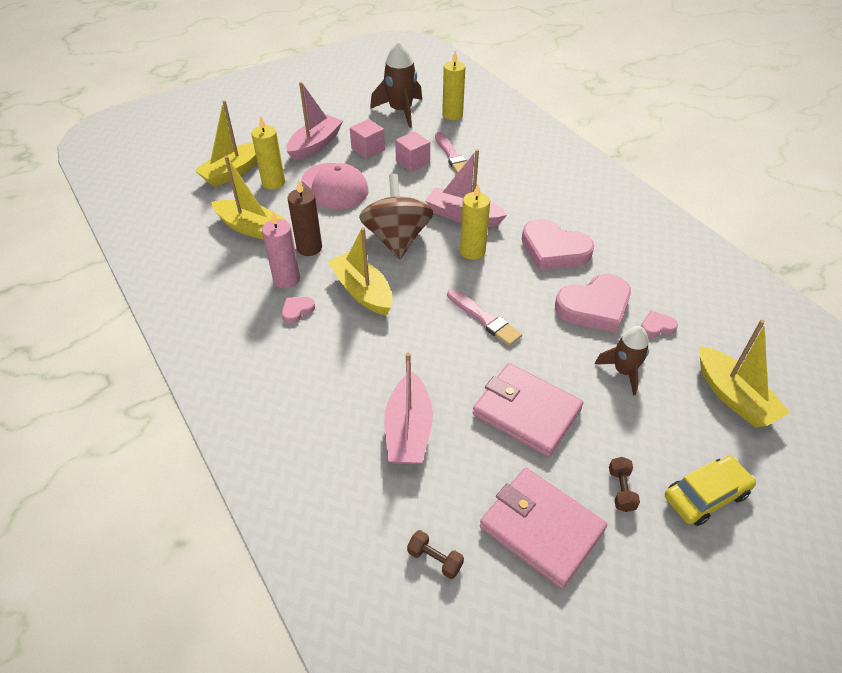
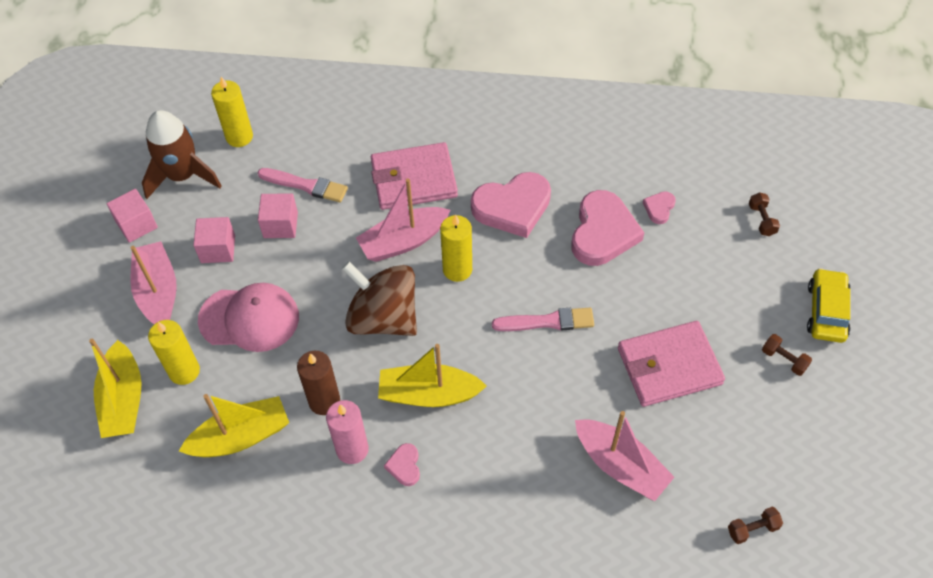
camera: 50 degrees left, 10 degrees up
(349, 114) = (136, 224): none -> pink cube
(541, 528) = (778, 437): pink wallet -> pink wallet (414, 179)
(624, 371) = (683, 268): brown rocket -> none
(733, 396) = (762, 220): yellow boat -> brown dumbbell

What you will do: Restating the data word for word is the task, and pictures are to be omitted.

Reply to the exercise:
camera: 50 degrees left, 10 degrees up
(349, 114) = (136, 224): none -> pink cube
(541, 528) = (778, 437): pink wallet -> pink wallet (414, 179)
(624, 371) = (683, 268): brown rocket -> none
(733, 396) = (762, 220): yellow boat -> brown dumbbell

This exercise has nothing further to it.